Would you retype the lines from the one that holds "(737, 497) = (481, 662): brown" to the final line of the entries below, both ends included and exactly as written, but without pictures?

(Object transformation records)

§ §

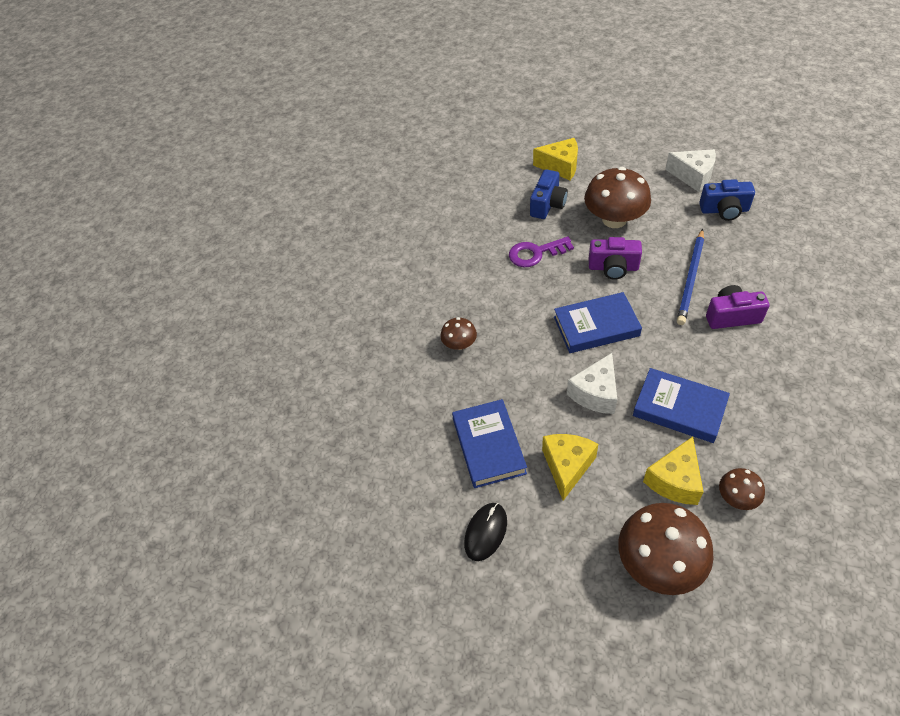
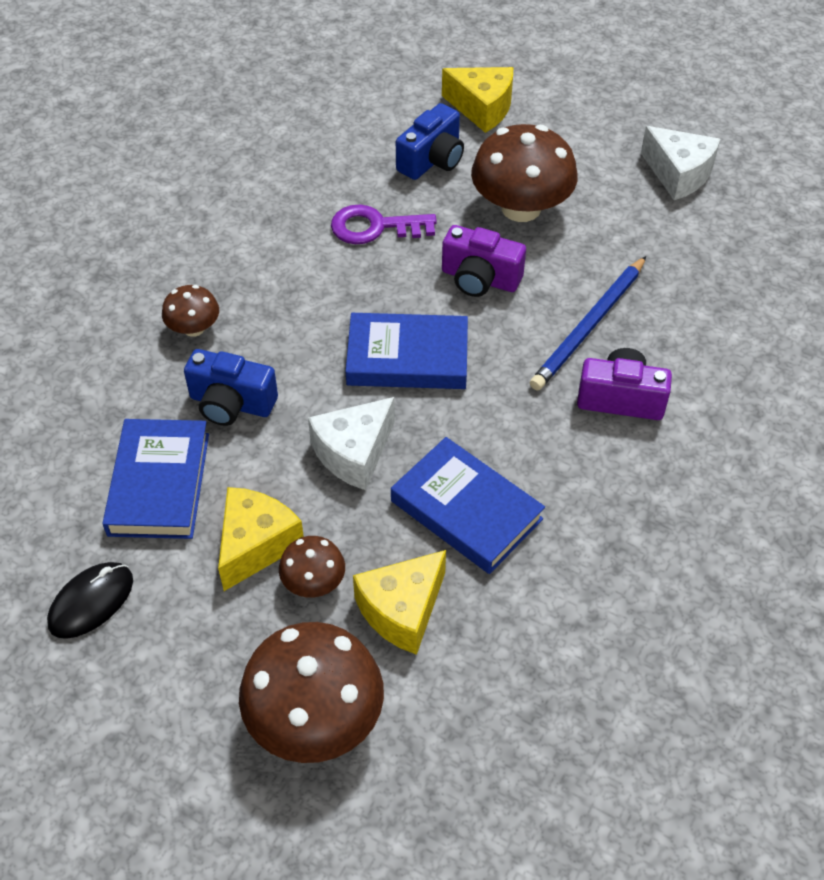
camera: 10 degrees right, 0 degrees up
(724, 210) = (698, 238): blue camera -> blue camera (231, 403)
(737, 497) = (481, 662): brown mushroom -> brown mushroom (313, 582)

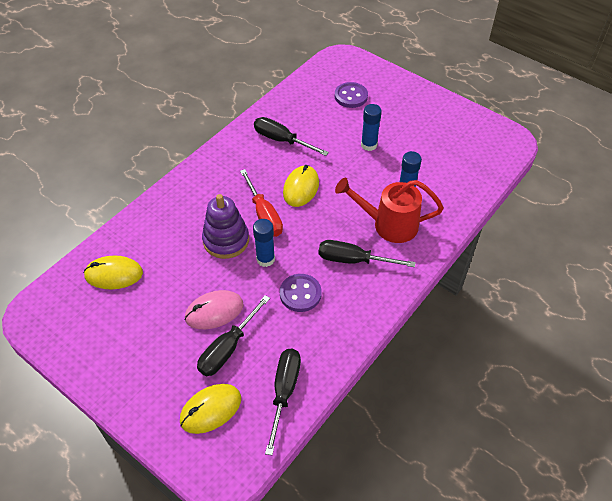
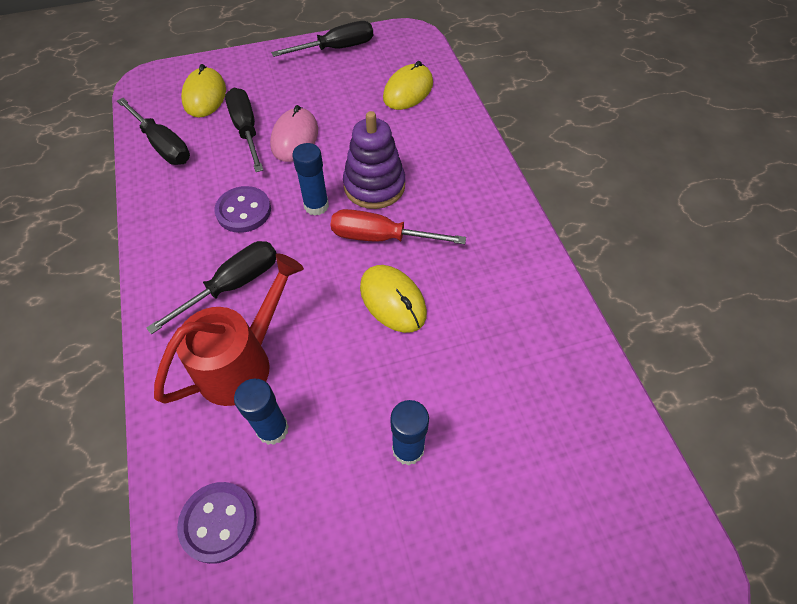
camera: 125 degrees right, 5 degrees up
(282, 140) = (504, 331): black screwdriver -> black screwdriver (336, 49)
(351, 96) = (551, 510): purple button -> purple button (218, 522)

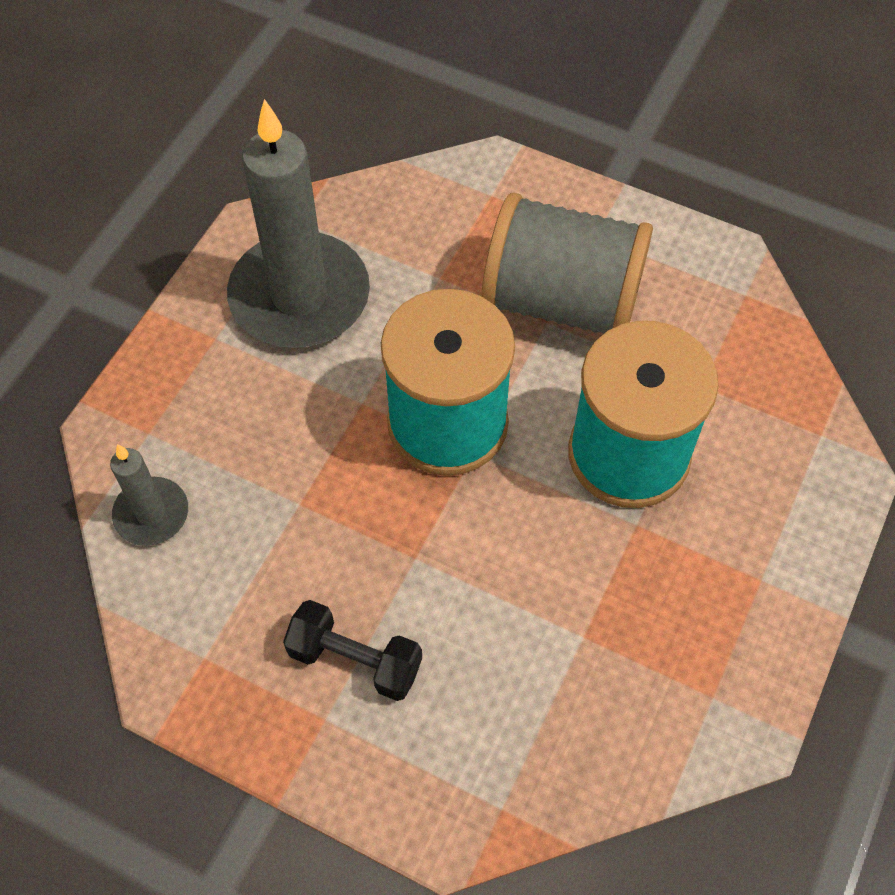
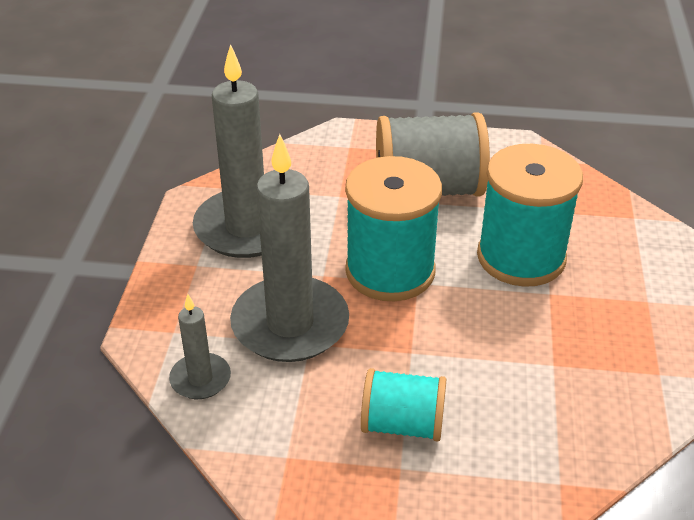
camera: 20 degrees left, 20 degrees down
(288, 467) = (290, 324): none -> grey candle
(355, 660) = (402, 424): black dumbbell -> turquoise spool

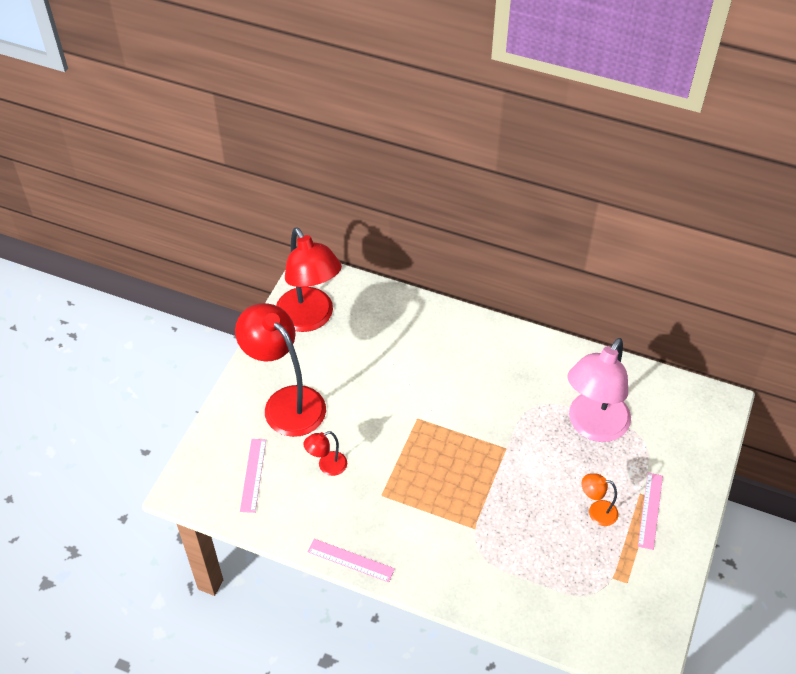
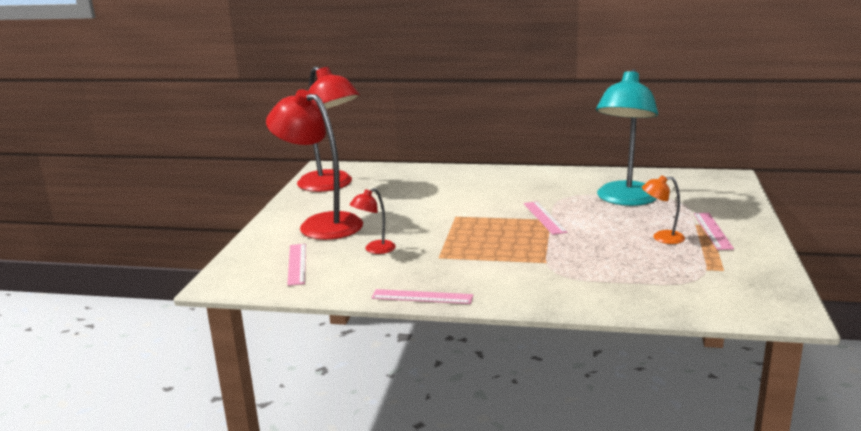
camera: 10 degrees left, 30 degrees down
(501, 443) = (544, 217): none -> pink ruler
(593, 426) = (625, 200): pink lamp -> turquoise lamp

§ §

- Solution for this exercise
(737, 497) = (481, 662): brown mushroom -> brown mushroom (313, 582)

camera: 125 degrees right, 5 degrees up
(282, 140) = (504, 331): black screwdriver -> black screwdriver (336, 49)
(351, 96) = (551, 510): purple button -> purple button (218, 522)

camera: 20 degrees left, 20 degrees down
(288, 467) = (290, 324): none -> grey candle
(355, 660) = (402, 424): black dumbbell -> turquoise spool

camera: 10 degrees left, 30 degrees down
(501, 443) = (544, 217): none -> pink ruler
(593, 426) = (625, 200): pink lamp -> turquoise lamp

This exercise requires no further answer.